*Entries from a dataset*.
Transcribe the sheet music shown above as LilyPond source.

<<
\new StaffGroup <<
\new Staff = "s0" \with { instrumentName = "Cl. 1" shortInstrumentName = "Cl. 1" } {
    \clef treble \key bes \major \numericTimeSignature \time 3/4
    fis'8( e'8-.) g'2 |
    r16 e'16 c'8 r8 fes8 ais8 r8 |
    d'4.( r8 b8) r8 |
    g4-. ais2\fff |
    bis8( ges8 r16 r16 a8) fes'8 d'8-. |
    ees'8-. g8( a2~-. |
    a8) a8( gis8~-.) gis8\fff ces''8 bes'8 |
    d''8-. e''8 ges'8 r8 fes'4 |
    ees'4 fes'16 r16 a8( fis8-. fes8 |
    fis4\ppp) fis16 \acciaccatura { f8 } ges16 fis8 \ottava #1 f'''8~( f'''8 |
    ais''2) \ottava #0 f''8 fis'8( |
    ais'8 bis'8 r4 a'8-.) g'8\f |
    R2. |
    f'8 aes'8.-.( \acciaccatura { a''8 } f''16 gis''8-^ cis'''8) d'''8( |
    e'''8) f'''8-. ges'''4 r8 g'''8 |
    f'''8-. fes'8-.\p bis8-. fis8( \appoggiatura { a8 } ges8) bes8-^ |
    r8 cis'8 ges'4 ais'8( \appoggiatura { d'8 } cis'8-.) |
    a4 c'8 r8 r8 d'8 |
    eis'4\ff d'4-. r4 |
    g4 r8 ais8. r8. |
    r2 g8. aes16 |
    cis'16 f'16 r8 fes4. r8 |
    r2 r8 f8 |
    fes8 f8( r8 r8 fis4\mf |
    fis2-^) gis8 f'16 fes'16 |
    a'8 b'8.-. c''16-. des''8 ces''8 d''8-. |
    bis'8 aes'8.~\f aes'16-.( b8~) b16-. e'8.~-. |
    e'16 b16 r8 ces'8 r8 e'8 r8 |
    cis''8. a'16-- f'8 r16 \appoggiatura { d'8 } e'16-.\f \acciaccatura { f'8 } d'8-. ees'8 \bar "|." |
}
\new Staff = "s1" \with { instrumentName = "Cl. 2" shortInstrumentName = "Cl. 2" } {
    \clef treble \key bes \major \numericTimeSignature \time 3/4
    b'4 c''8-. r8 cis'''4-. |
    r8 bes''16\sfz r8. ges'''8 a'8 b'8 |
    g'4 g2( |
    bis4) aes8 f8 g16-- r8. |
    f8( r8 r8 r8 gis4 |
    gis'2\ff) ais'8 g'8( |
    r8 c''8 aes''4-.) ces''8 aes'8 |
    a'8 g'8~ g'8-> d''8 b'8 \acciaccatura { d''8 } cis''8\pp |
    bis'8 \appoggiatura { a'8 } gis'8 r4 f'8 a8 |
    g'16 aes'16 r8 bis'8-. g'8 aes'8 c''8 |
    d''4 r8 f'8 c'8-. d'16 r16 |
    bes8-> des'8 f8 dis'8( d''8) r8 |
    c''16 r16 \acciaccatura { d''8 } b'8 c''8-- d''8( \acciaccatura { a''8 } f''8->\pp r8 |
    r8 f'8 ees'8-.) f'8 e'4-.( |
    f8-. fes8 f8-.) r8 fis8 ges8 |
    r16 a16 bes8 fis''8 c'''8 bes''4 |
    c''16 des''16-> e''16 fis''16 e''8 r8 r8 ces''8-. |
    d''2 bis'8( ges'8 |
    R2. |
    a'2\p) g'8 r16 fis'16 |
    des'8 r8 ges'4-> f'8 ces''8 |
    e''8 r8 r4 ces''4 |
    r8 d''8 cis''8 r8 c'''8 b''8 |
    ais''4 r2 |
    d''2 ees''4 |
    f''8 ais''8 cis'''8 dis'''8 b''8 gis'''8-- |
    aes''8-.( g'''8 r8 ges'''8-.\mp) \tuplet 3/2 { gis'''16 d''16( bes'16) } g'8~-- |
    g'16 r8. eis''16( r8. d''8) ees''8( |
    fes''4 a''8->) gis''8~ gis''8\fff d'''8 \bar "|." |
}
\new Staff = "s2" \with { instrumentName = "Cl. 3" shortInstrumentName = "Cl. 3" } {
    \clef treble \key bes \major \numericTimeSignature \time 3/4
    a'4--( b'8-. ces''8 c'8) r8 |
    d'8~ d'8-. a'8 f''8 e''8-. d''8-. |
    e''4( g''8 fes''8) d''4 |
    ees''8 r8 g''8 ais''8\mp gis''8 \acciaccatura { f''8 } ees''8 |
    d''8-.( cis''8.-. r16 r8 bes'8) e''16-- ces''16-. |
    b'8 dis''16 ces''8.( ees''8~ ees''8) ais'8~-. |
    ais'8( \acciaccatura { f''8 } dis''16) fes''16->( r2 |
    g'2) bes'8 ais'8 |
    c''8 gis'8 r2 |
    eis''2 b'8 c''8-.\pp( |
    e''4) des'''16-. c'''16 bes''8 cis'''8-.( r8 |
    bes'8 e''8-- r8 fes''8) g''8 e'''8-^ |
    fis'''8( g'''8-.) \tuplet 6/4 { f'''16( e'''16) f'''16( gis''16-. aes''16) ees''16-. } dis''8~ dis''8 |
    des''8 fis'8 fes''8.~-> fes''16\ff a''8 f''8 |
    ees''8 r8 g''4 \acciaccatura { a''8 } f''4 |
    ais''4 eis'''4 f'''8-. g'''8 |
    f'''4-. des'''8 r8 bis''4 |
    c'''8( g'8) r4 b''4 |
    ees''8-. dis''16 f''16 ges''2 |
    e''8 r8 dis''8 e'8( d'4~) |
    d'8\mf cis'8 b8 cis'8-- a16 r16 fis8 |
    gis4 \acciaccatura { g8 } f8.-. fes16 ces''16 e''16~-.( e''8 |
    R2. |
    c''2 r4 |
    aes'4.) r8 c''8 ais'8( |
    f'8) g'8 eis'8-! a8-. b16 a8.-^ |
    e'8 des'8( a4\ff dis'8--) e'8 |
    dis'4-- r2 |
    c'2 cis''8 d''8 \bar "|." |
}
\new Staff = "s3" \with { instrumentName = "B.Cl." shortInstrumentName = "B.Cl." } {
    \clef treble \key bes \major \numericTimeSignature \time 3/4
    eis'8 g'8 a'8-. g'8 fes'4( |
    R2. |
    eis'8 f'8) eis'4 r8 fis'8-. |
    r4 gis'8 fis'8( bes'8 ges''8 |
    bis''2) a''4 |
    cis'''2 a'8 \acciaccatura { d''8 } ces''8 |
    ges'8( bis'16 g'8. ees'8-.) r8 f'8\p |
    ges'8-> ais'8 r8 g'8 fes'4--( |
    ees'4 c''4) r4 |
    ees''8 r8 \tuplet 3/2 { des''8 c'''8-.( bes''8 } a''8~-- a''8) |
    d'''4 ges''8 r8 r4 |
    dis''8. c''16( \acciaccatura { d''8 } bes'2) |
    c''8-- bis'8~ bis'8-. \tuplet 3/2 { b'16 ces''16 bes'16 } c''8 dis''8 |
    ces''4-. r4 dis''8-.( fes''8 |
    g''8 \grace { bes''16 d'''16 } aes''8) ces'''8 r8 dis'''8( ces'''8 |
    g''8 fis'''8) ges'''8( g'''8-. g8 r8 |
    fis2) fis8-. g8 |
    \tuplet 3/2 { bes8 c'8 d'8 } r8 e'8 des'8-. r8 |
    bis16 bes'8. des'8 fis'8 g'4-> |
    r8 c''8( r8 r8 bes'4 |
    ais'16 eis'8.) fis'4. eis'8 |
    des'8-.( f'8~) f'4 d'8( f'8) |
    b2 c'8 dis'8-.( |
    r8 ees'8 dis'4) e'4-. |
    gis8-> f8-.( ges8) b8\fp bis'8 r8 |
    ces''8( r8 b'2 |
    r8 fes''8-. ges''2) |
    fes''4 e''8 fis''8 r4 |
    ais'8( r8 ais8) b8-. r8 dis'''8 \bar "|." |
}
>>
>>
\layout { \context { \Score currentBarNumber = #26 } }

*Exercise instructions*. Pick out every line in the entries above that contains the string "tuplet", matching uppercase and lowercase exactly.

*The result*.
    aes''8-.( g'''8 r8 ges'''8-.\mp) \tuplet 3/2 { gis'''16 d''16( bes'16) } g'8~-- |
    fis'''8( g'''8-.) \tuplet 6/4 { f'''16( e'''16) f'''16( gis''16-. aes''16) ees''16-. } dis''8~ dis''8 |
    ees''8 r8 \tuplet 3/2 { des''8 c'''8-.( bes''8 } a''8~-- a''8) |
    c''8-- bis'8~ bis'8-. \tuplet 3/2 { b'16 ces''16 bes'16 } c''8 dis''8 |
    \tuplet 3/2 { bes8 c'8 d'8 } r8 e'8 des'8-. r8 |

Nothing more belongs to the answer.